-------- Available data --------
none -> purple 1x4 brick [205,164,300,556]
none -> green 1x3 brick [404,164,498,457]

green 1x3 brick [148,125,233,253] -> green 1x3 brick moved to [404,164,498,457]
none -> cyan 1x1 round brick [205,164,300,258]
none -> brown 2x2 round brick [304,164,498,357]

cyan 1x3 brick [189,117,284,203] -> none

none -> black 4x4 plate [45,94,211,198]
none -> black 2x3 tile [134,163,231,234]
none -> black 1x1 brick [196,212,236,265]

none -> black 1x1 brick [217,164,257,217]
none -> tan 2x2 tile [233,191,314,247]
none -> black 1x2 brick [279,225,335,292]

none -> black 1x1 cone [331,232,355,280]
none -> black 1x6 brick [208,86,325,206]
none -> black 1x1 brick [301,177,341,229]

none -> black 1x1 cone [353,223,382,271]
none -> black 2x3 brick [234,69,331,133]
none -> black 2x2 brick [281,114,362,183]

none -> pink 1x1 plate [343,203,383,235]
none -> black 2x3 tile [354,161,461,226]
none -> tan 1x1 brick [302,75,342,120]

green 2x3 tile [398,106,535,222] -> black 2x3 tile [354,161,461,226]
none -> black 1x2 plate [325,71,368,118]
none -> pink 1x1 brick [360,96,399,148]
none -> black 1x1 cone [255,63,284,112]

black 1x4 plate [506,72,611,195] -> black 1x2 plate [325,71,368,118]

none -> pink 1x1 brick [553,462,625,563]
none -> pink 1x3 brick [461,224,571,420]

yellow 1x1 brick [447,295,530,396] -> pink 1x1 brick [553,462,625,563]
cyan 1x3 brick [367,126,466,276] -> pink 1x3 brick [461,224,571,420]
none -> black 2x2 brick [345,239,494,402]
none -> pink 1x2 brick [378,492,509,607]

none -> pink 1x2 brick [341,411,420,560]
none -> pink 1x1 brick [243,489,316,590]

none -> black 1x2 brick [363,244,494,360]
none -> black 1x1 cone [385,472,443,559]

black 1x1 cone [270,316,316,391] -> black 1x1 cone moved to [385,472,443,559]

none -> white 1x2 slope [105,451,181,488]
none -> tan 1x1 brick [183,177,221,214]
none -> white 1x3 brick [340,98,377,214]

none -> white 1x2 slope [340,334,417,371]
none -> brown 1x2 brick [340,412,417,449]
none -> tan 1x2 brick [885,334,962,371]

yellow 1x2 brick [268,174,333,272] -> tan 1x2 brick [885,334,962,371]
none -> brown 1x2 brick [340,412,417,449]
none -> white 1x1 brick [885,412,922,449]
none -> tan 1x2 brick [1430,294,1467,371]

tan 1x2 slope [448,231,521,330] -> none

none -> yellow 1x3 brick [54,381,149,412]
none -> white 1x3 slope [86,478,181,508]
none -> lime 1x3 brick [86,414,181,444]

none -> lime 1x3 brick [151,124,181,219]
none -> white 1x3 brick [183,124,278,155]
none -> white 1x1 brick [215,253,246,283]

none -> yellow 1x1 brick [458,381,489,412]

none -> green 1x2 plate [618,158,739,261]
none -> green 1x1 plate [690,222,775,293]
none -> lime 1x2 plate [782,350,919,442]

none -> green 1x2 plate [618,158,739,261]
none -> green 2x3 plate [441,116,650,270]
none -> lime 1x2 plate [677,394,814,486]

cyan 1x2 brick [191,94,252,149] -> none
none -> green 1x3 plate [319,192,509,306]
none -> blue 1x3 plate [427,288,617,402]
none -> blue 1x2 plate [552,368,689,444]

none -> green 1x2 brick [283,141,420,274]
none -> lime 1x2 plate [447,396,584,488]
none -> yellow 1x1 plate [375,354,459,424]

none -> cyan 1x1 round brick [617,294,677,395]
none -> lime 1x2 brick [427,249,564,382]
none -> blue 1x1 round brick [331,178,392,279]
--------
__What you will do__.
Reproduce the data above in full, keeping it exactly the same.

__Exercise solution__.
none -> purple 1x4 brick [205,164,300,556]
none -> green 1x3 brick [404,164,498,457]

green 1x3 brick [148,125,233,253] -> green 1x3 brick moved to [404,164,498,457]
none -> cyan 1x1 round brick [205,164,300,258]
none -> brown 2x2 round brick [304,164,498,357]

cyan 1x3 brick [189,117,284,203] -> none

none -> black 4x4 plate [45,94,211,198]
none -> black 2x3 tile [134,163,231,234]
none -> black 1x1 brick [196,212,236,265]

none -> black 1x1 brick [217,164,257,217]
none -> tan 2x2 tile [233,191,314,247]
none -> black 1x2 brick [279,225,335,292]

none -> black 1x1 cone [331,232,355,280]
none -> black 1x6 brick [208,86,325,206]
none -> black 1x1 brick [301,177,341,229]

none -> black 1x1 cone [353,223,382,271]
none -> black 2x3 brick [234,69,331,133]
none -> black 2x2 brick [281,114,362,183]

none -> pink 1x1 plate [343,203,383,235]
none -> black 2x3 tile [354,161,461,226]
none -> tan 1x1 brick [302,75,342,120]

green 2x3 tile [398,106,535,222] -> black 2x3 tile [354,161,461,226]
none -> black 1x2 plate [325,71,368,118]
none -> pink 1x1 brick [360,96,399,148]
none -> black 1x1 cone [255,63,284,112]

black 1x4 plate [506,72,611,195] -> black 1x2 plate [325,71,368,118]

none -> pink 1x1 brick [553,462,625,563]
none -> pink 1x3 brick [461,224,571,420]

yellow 1x1 brick [447,295,530,396] -> pink 1x1 brick [553,462,625,563]
cyan 1x3 brick [367,126,466,276] -> pink 1x3 brick [461,224,571,420]
none -> black 2x2 brick [345,239,494,402]
none -> pink 1x2 brick [378,492,509,607]

none -> pink 1x2 brick [341,411,420,560]
none -> pink 1x1 brick [243,489,316,590]

none -> black 1x2 brick [363,244,494,360]
none -> black 1x1 cone [385,472,443,559]

black 1x1 cone [270,316,316,391] -> black 1x1 cone moved to [385,472,443,559]

none -> white 1x2 slope [105,451,181,488]
none -> tan 1x1 brick [183,177,221,214]
none -> white 1x3 brick [340,98,377,214]

none -> white 1x2 slope [340,334,417,371]
none -> brown 1x2 brick [340,412,417,449]
none -> tan 1x2 brick [885,334,962,371]

yellow 1x2 brick [268,174,333,272] -> tan 1x2 brick [885,334,962,371]
none -> brown 1x2 brick [340,412,417,449]
none -> white 1x1 brick [885,412,922,449]
none -> tan 1x2 brick [1430,294,1467,371]

tan 1x2 slope [448,231,521,330] -> none

none -> yellow 1x3 brick [54,381,149,412]
none -> white 1x3 slope [86,478,181,508]
none -> lime 1x3 brick [86,414,181,444]

none -> lime 1x3 brick [151,124,181,219]
none -> white 1x3 brick [183,124,278,155]
none -> white 1x1 brick [215,253,246,283]

none -> yellow 1x1 brick [458,381,489,412]

none -> green 1x2 plate [618,158,739,261]
none -> green 1x1 plate [690,222,775,293]
none -> lime 1x2 plate [782,350,919,442]

none -> green 1x2 plate [618,158,739,261]
none -> green 2x3 plate [441,116,650,270]
none -> lime 1x2 plate [677,394,814,486]

cyan 1x2 brick [191,94,252,149] -> none
none -> green 1x3 plate [319,192,509,306]
none -> blue 1x3 plate [427,288,617,402]
none -> blue 1x2 plate [552,368,689,444]

none -> green 1x2 brick [283,141,420,274]
none -> lime 1x2 plate [447,396,584,488]
none -> yellow 1x1 plate [375,354,459,424]

none -> cyan 1x1 round brick [617,294,677,395]
none -> lime 1x2 brick [427,249,564,382]
none -> blue 1x1 round brick [331,178,392,279]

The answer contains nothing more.